▶ **Problem requirements**
Across these entries, report how many lines include the string "before", with nothing but the number.
────────────────────────────────────────
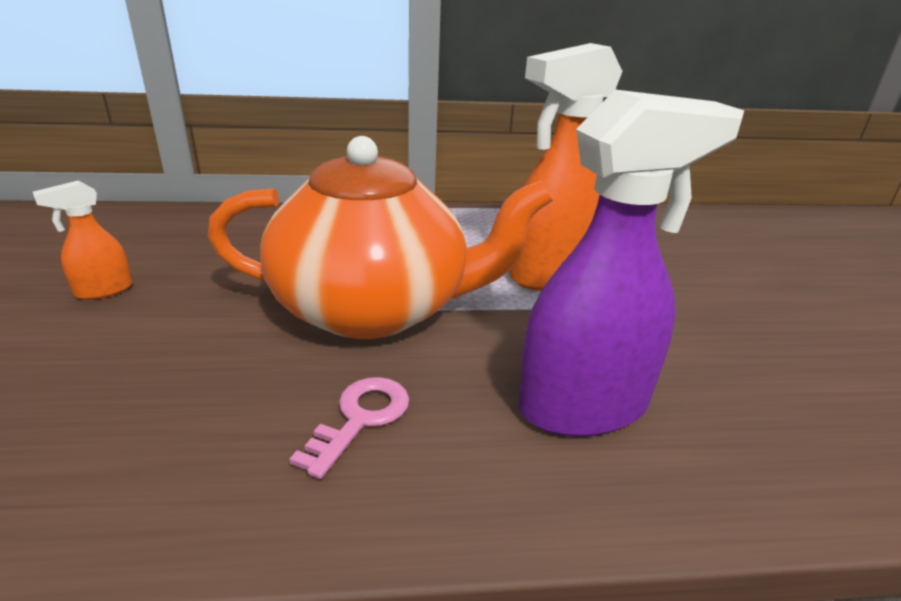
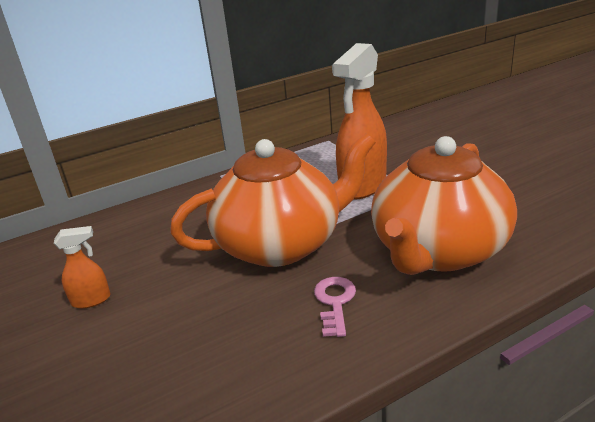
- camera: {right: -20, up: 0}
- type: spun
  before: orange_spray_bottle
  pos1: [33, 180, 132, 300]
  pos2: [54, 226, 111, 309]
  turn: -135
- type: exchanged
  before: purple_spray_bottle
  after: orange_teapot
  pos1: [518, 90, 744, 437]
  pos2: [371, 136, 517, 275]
────────────────────────────────────────
▶ **Output of the task**
2